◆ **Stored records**

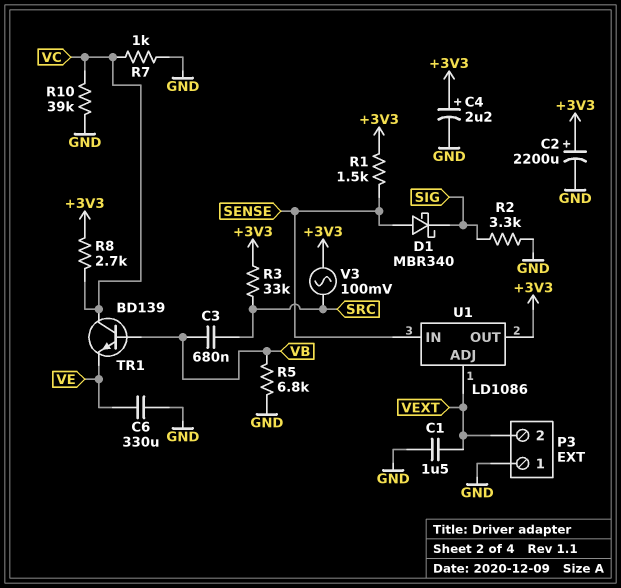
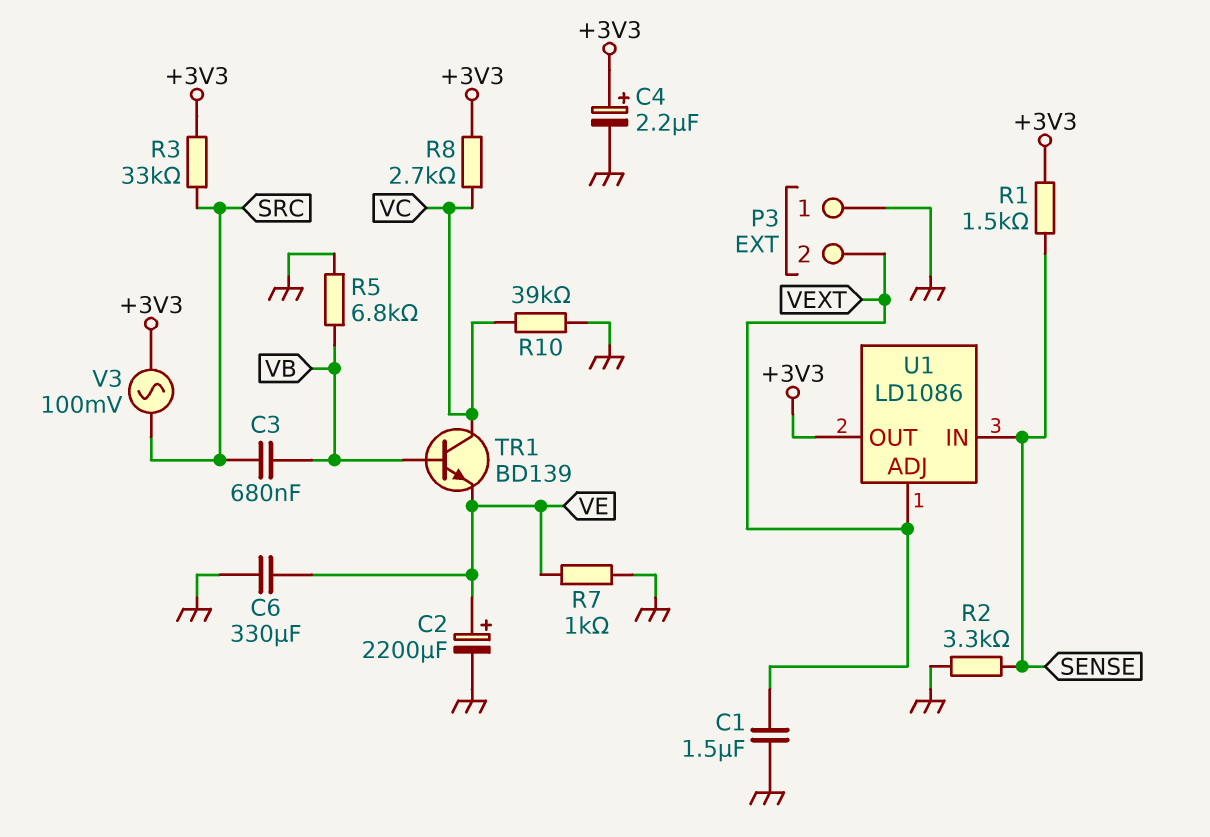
C2: 2200uF (plus +3V3, minus GND) -> 2200uF (plus VE, minus GND)
D1: schottky MBR340 (A SENSE, K SIG) -> none
R2: 3.3k (GND, SIG) -> 3.3k (GND, SENSE)
R7: 1k (GND, VC) -> 1k (GND, VE)

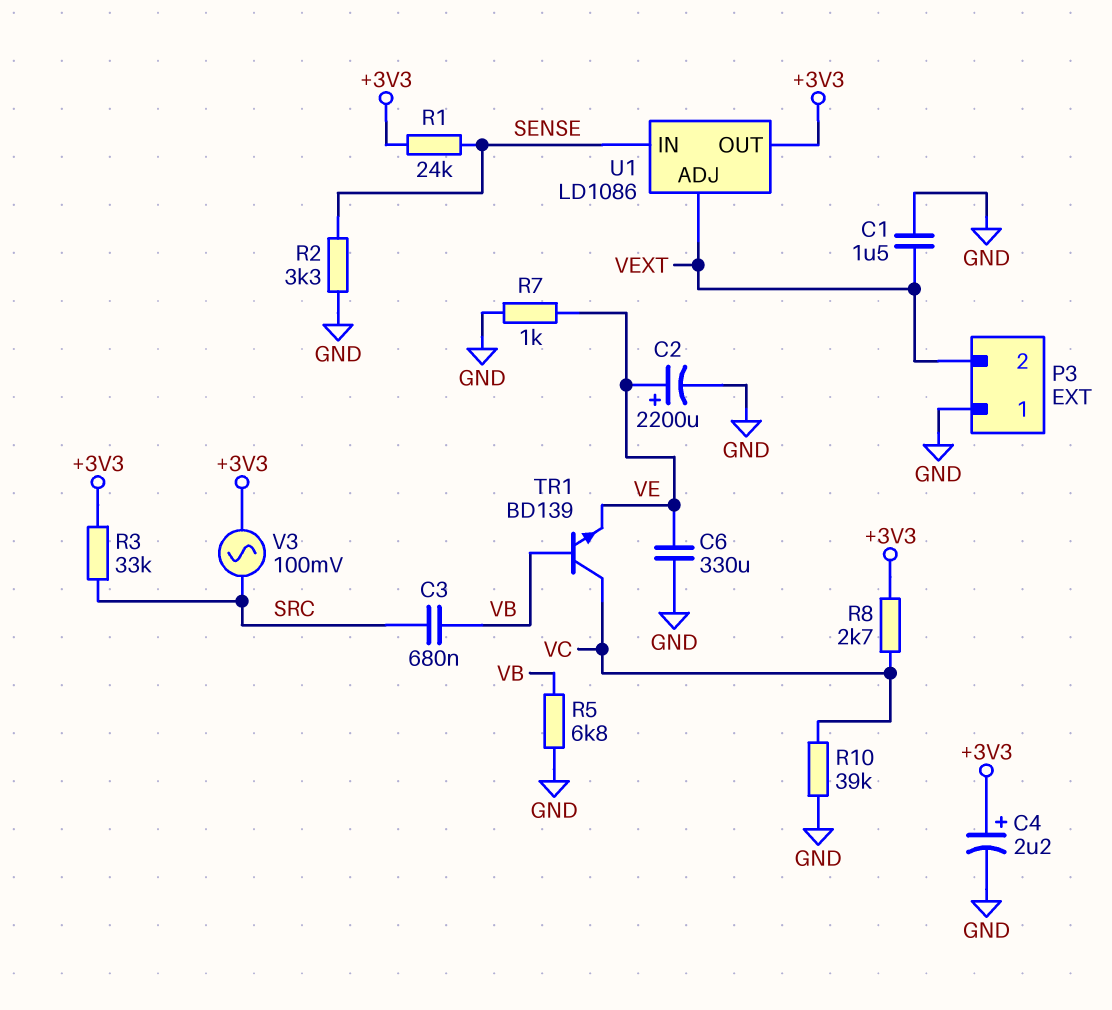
R1: 1.5k (+3V3, SENSE) -> 24k (+3V3, SENSE)

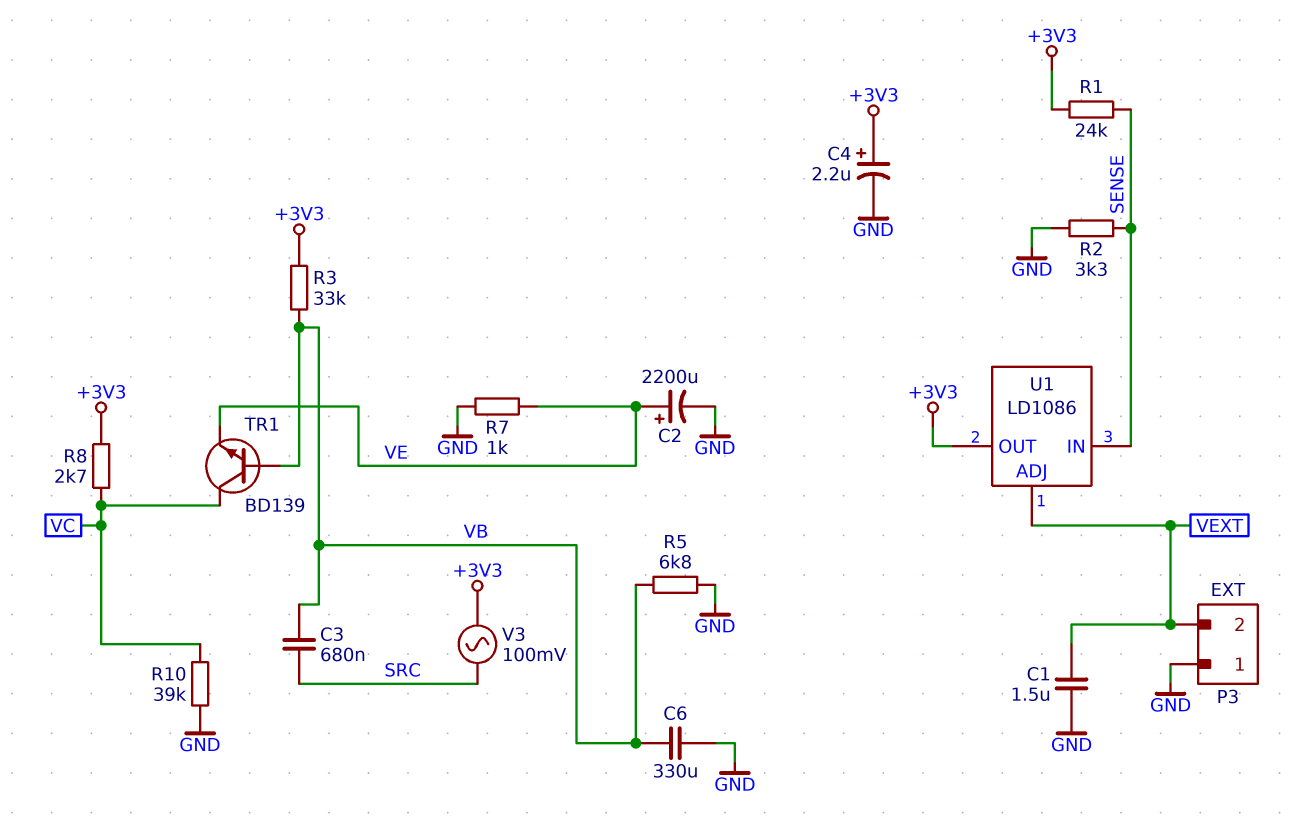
C6: 330uF (GND, VE) -> 330uF (GND, VB)
R3: 33k (+3V3, SRC) -> 33k (+3V3, VB)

◆ **PROBLEM TO WORK ON**
Could you return all of the entries above exactly, without any images?

◆ **RESULT FOR THIS EXERCISE**
C2: 2200uF (plus +3V3, minus GND) -> 2200uF (plus VE, minus GND)
D1: schottky MBR340 (A SENSE, K SIG) -> none
R2: 3.3k (GND, SIG) -> 3.3k (GND, SENSE)
R7: 1k (GND, VC) -> 1k (GND, VE)

R1: 1.5k (+3V3, SENSE) -> 24k (+3V3, SENSE)

C6: 330uF (GND, VE) -> 330uF (GND, VB)
R3: 33k (+3V3, SRC) -> 33k (+3V3, VB)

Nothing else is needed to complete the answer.